_WORK REQUEST_. There is material below. Print exactly the lines starting at the line with "grey stacking toy: 5 -> 1" and ending at the line with "orange stacking toy: 3 -> 6", ends included, and no others.

═══ DATA RECORDS ═══

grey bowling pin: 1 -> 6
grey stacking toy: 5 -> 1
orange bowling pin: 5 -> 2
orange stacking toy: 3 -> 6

═══
═══ DATA RECORDS ═══

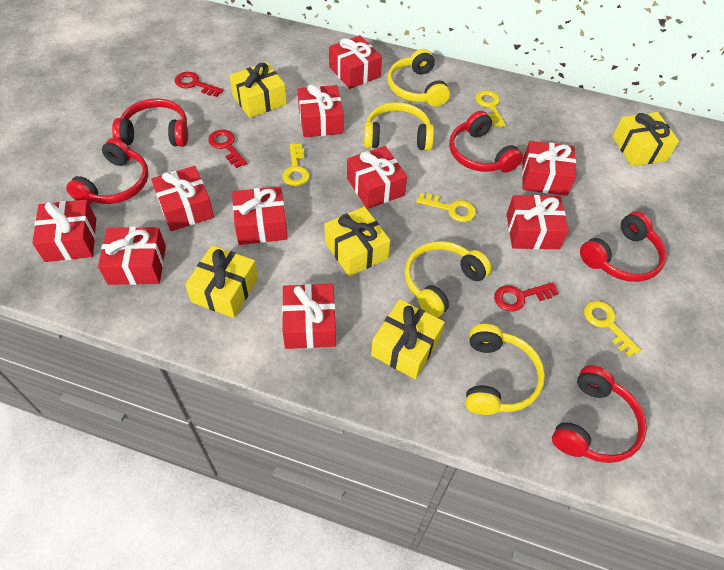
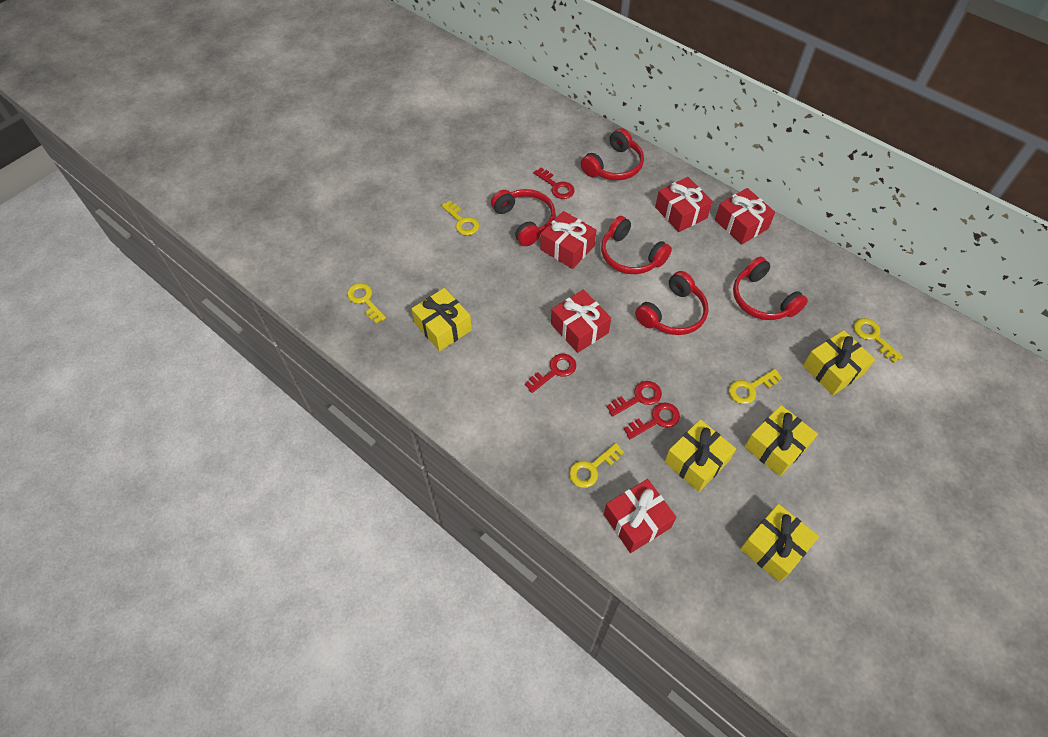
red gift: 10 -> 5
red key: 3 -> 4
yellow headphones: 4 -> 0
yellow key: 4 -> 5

═══
═══ DATA RECORDS ═══

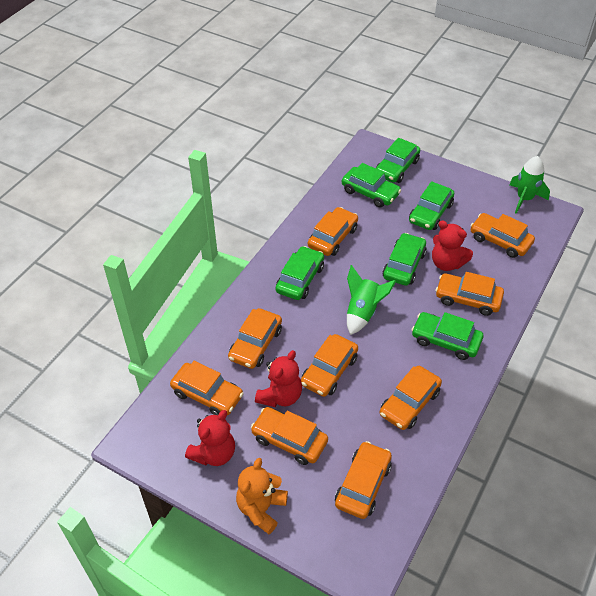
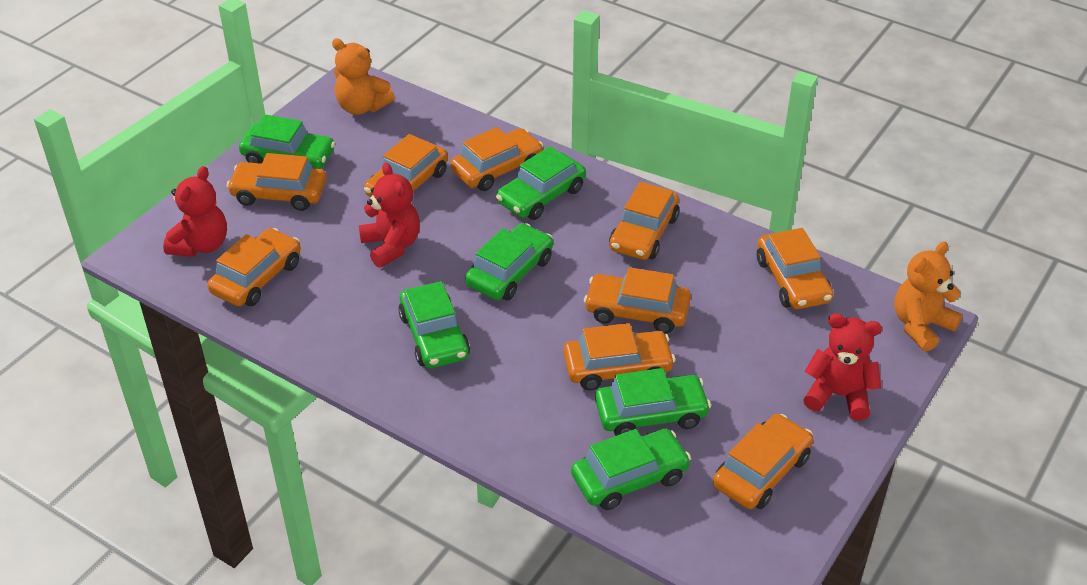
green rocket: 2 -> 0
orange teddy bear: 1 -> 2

═══

_EXERCISE RESULT_.
grey stacking toy: 5 -> 1
orange bowling pin: 5 -> 2
orange stacking toy: 3 -> 6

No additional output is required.